* _What this task involves_:
Although the data below contains pictures, please reproduce only its words, exactly.

[Scene edit records]
#####
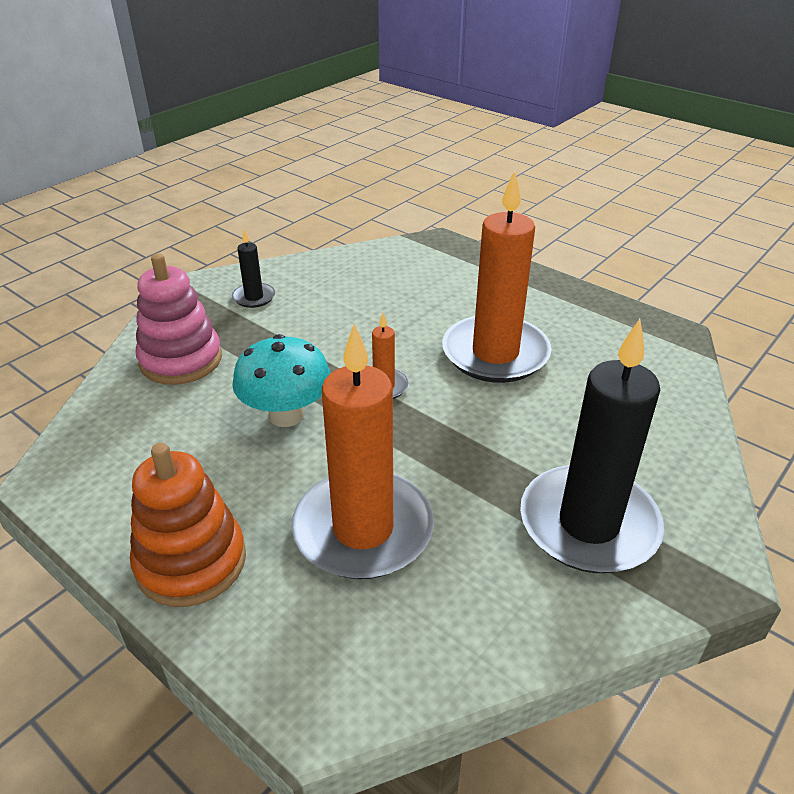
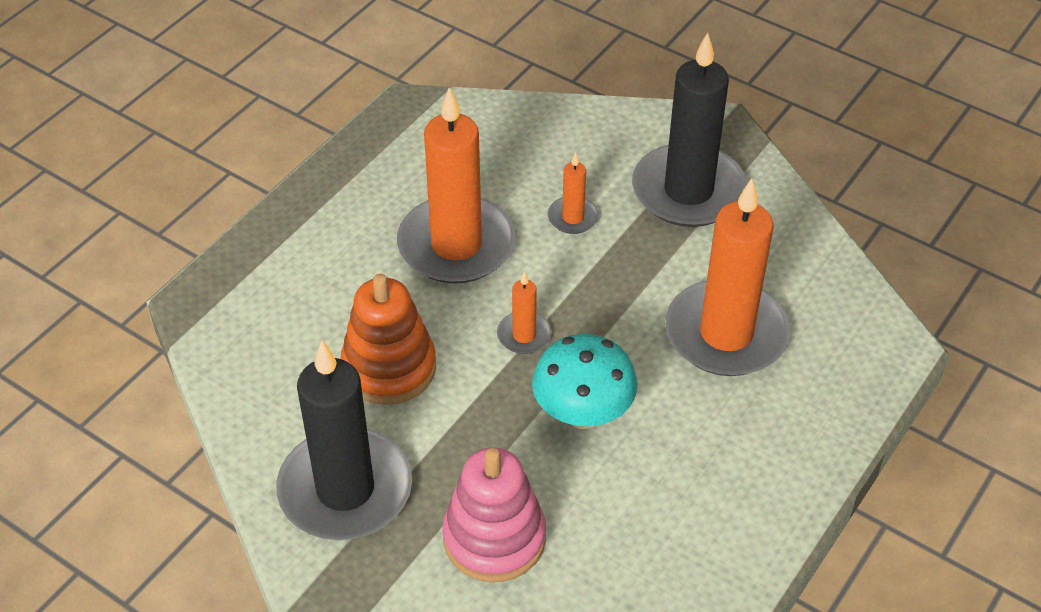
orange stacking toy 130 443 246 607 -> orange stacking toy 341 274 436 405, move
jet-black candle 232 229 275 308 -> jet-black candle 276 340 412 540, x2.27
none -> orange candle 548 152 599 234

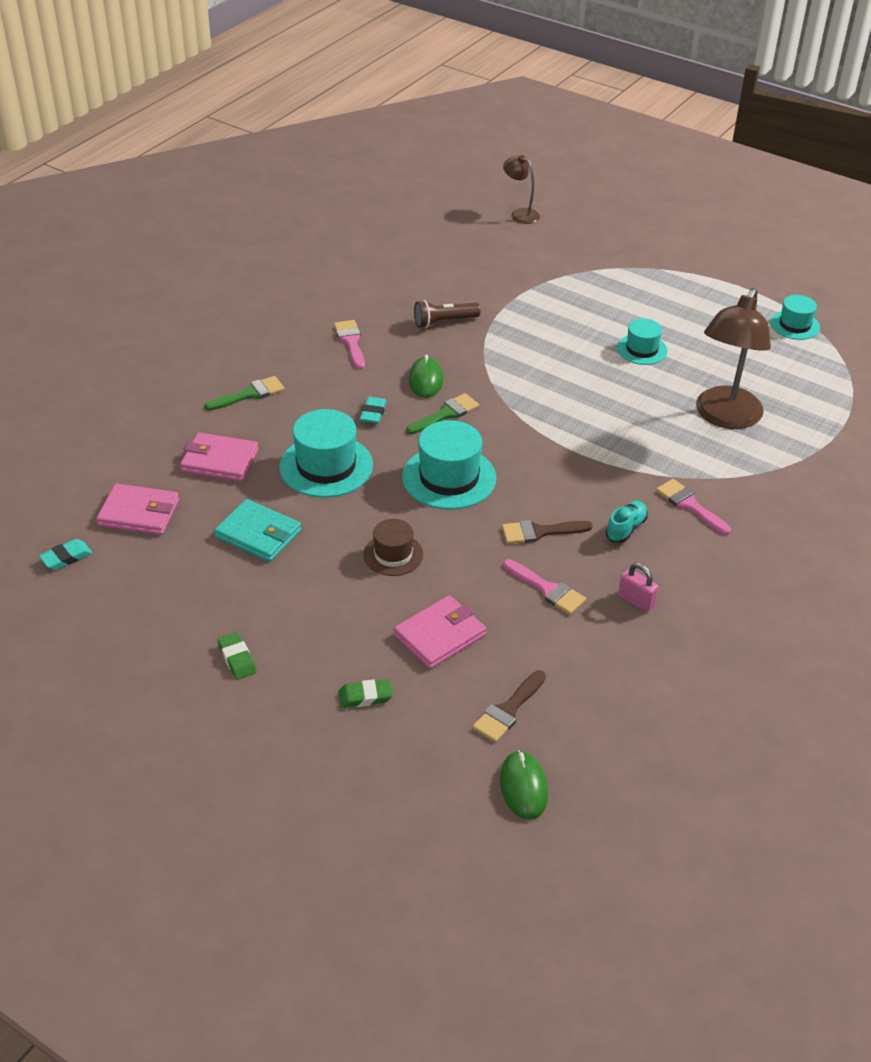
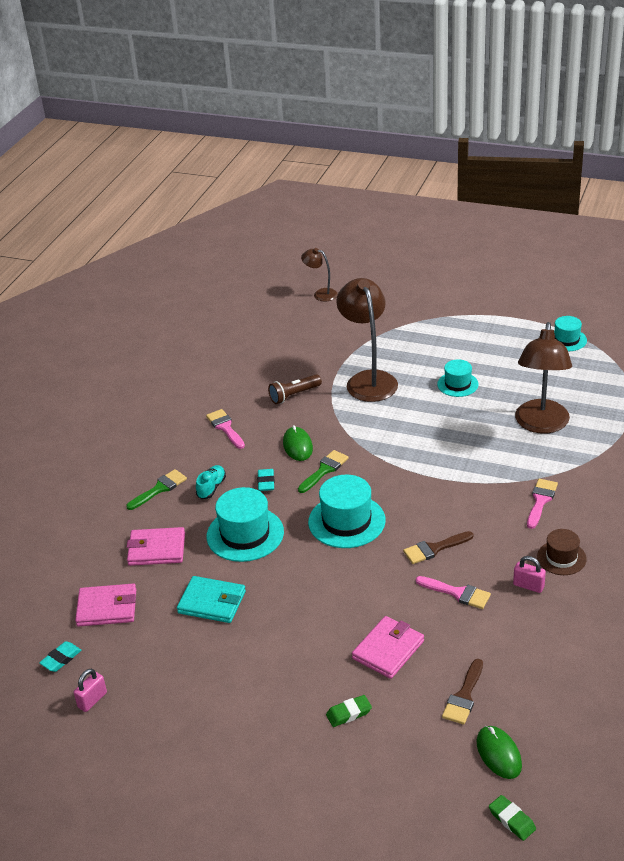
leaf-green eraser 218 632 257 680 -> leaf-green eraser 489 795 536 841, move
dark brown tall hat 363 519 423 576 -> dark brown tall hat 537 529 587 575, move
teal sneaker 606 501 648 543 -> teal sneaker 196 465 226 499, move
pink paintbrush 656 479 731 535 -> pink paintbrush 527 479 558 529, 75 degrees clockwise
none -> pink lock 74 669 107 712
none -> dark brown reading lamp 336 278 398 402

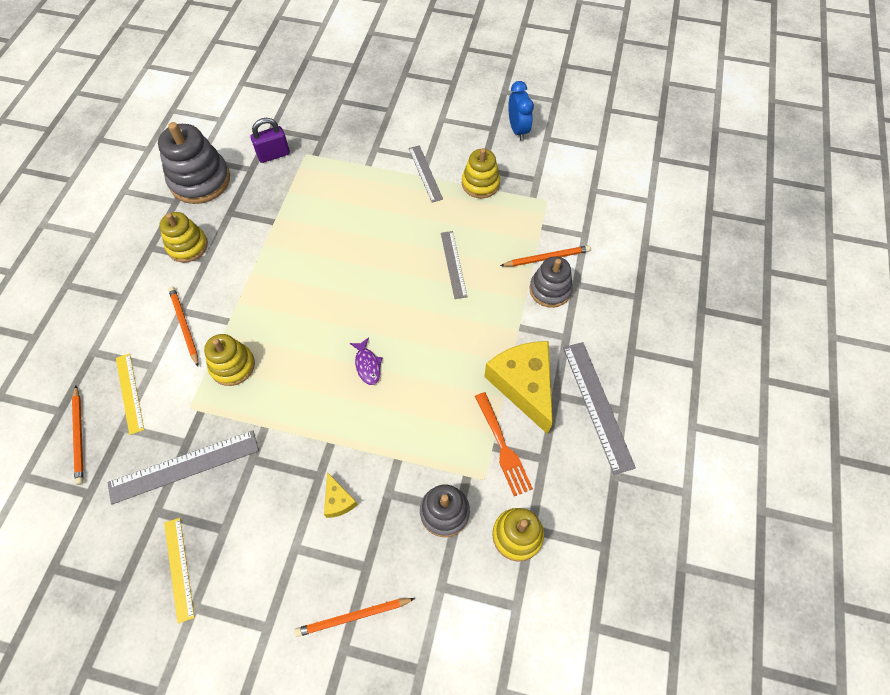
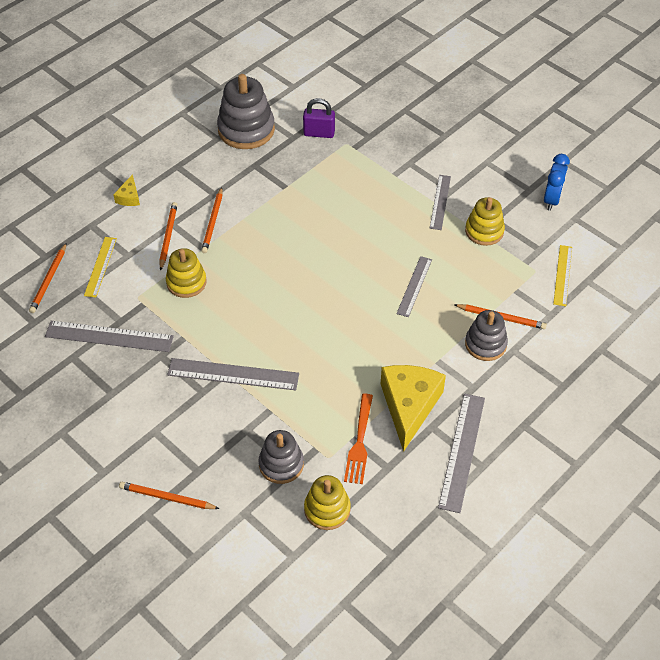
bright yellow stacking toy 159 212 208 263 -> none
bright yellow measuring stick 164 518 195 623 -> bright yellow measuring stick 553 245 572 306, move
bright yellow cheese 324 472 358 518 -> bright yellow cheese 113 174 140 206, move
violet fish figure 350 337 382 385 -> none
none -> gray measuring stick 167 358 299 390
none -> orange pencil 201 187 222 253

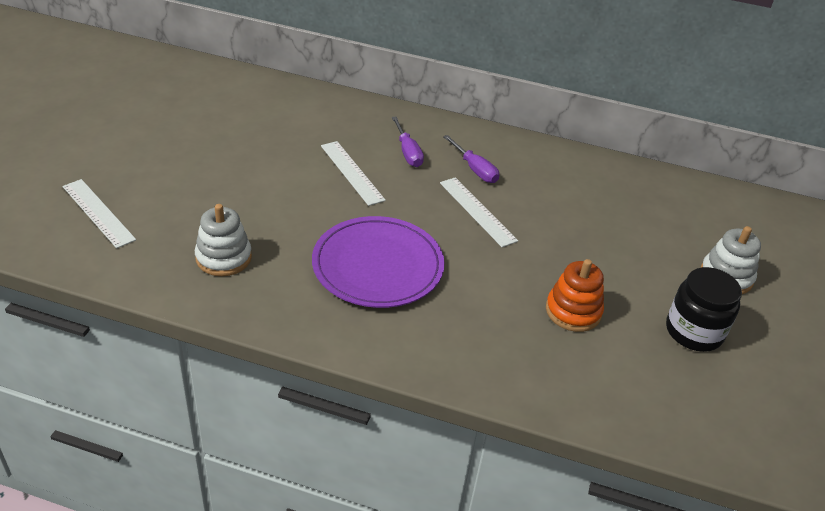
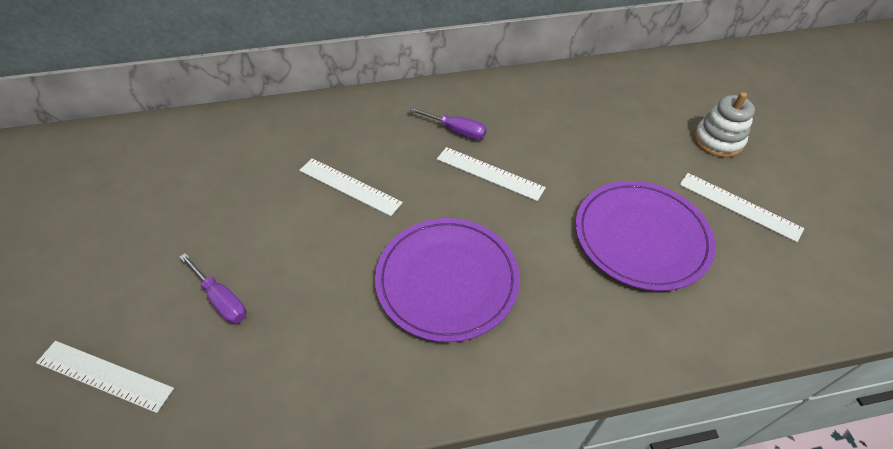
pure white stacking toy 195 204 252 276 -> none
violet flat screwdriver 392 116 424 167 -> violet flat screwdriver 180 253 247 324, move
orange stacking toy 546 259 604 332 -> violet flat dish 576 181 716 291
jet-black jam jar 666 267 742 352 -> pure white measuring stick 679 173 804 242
#####
* _Response to this task_:
orange stacking toy 130 443 246 607 -> orange stacking toy 341 274 436 405, move
jet-black candle 232 229 275 308 -> jet-black candle 276 340 412 540, x2.27
none -> orange candle 548 152 599 234

leaf-green eraser 218 632 257 680 -> leaf-green eraser 489 795 536 841, move
dark brown tall hat 363 519 423 576 -> dark brown tall hat 537 529 587 575, move
teal sneaker 606 501 648 543 -> teal sneaker 196 465 226 499, move
pink paintbrush 656 479 731 535 -> pink paintbrush 527 479 558 529, 75 degrees clockwise
none -> pink lock 74 669 107 712
none -> dark brown reading lamp 336 278 398 402

bright yellow stacking toy 159 212 208 263 -> none
bright yellow measuring stick 164 518 195 623 -> bright yellow measuring stick 553 245 572 306, move
bright yellow cheese 324 472 358 518 -> bright yellow cheese 113 174 140 206, move
violet fish figure 350 337 382 385 -> none
none -> gray measuring stick 167 358 299 390
none -> orange pencil 201 187 222 253

pure white stacking toy 195 204 252 276 -> none
violet flat screwdriver 392 116 424 167 -> violet flat screwdriver 180 253 247 324, move
orange stacking toy 546 259 604 332 -> violet flat dish 576 181 716 291
jet-black jam jar 666 267 742 352 -> pure white measuring stick 679 173 804 242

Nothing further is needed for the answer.